**Record extracts:**
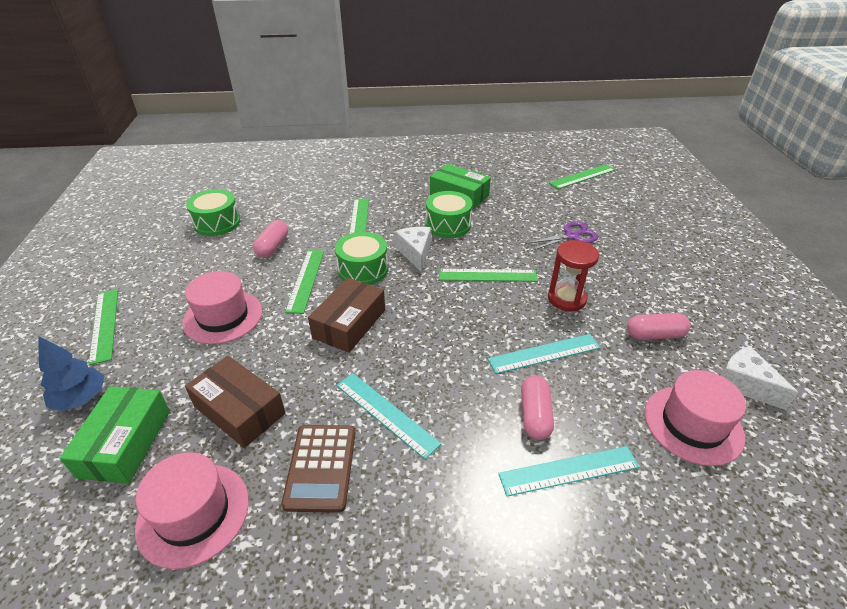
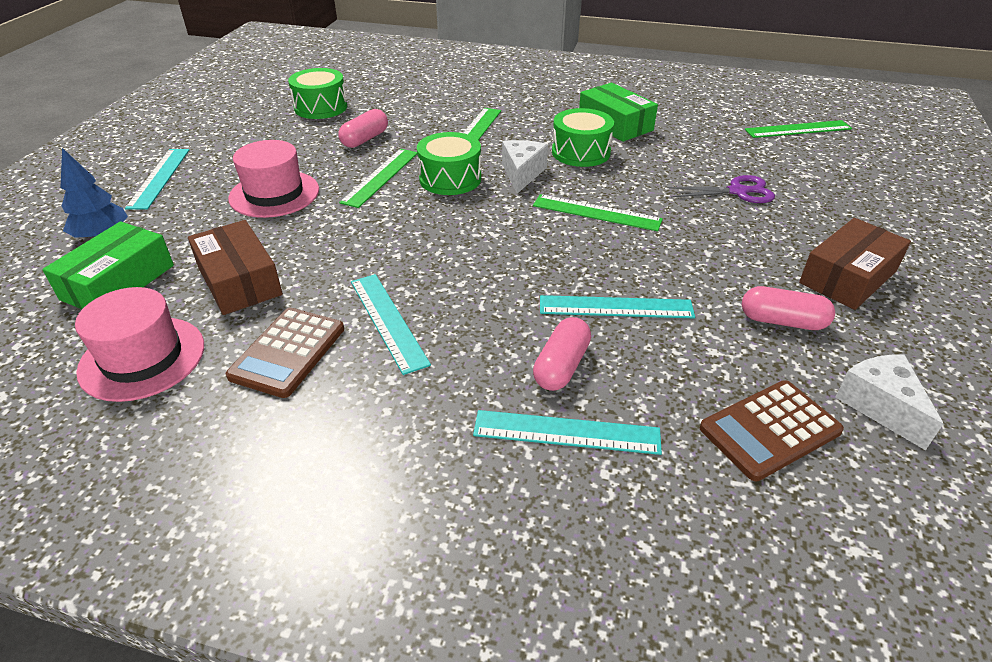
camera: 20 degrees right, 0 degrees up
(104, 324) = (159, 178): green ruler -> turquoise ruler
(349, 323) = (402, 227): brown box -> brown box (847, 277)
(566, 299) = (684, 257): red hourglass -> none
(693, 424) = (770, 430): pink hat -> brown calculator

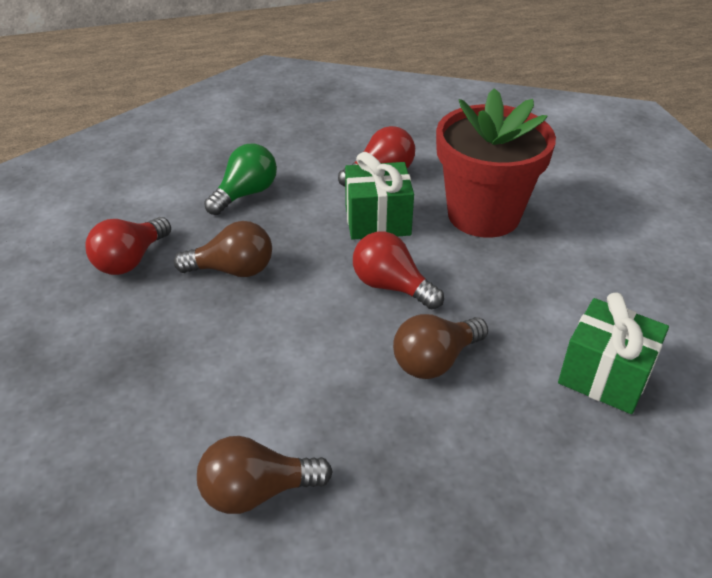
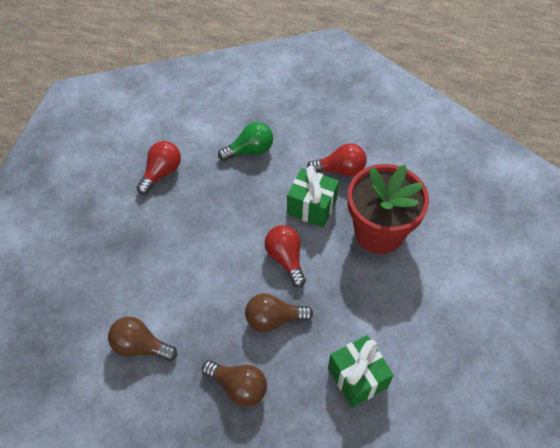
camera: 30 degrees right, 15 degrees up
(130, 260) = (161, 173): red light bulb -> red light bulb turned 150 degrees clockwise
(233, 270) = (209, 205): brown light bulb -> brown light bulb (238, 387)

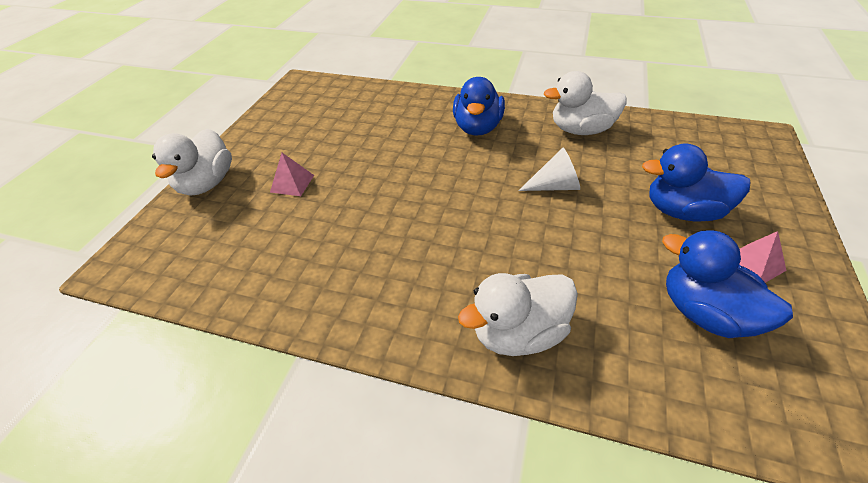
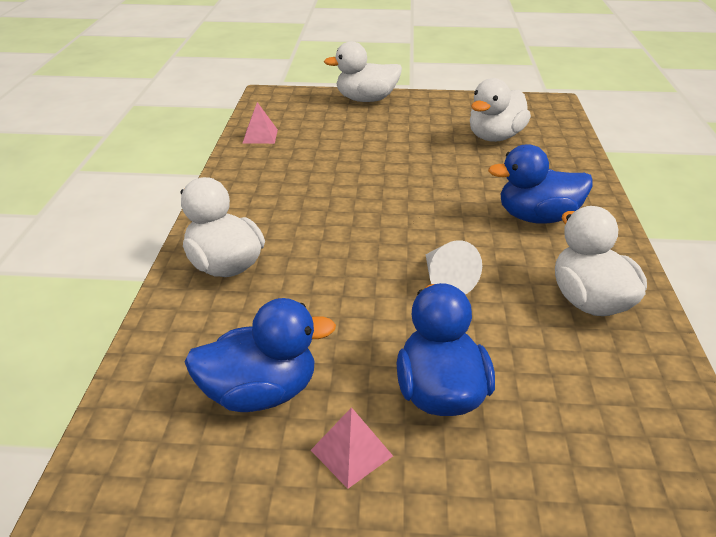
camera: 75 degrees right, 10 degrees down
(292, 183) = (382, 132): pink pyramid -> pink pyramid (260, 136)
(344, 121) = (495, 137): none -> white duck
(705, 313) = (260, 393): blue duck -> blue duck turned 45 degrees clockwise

**What needs to be done:**
After dropping every picture, transcribe each entry exactly.

**Task solution:**
camera: 20 degrees right, 0 degrees up
(104, 324) = (159, 178): green ruler -> turquoise ruler
(349, 323) = (402, 227): brown box -> brown box (847, 277)
(566, 299) = (684, 257): red hourglass -> none
(693, 424) = (770, 430): pink hat -> brown calculator

camera: 30 degrees right, 15 degrees up
(130, 260) = (161, 173): red light bulb -> red light bulb turned 150 degrees clockwise
(233, 270) = (209, 205): brown light bulb -> brown light bulb (238, 387)

camera: 75 degrees right, 10 degrees down
(292, 183) = (382, 132): pink pyramid -> pink pyramid (260, 136)
(344, 121) = (495, 137): none -> white duck
(705, 313) = (260, 393): blue duck -> blue duck turned 45 degrees clockwise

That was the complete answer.